**Raw data:**
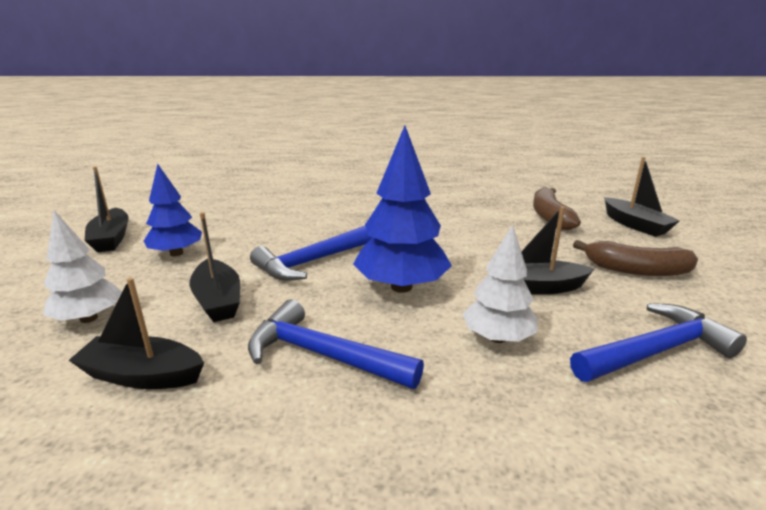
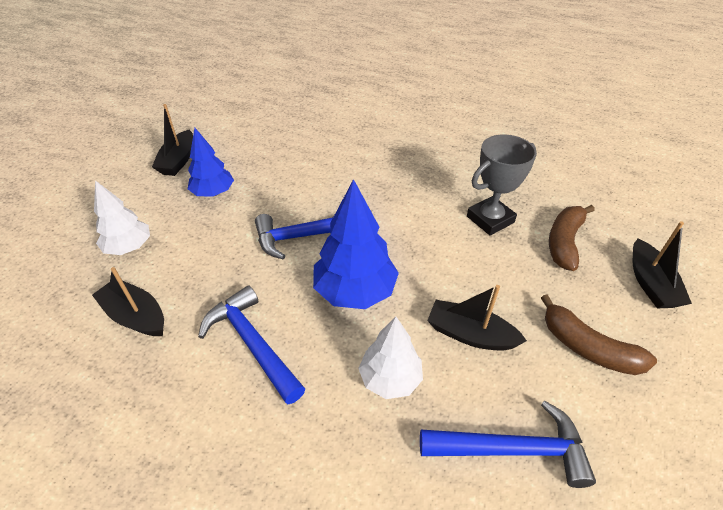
camera: 25 degrees right, 20 degrees up
(218, 300) = (215, 258): black boat -> none
(478, 216) = (490, 219): none -> grey trophy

**What to do:**
The line containing "(218, 300) = (215, 258): black boat -> none" and every line after it, through the last one above, should be written out word for word.

**Result for this task:**
(218, 300) = (215, 258): black boat -> none
(478, 216) = (490, 219): none -> grey trophy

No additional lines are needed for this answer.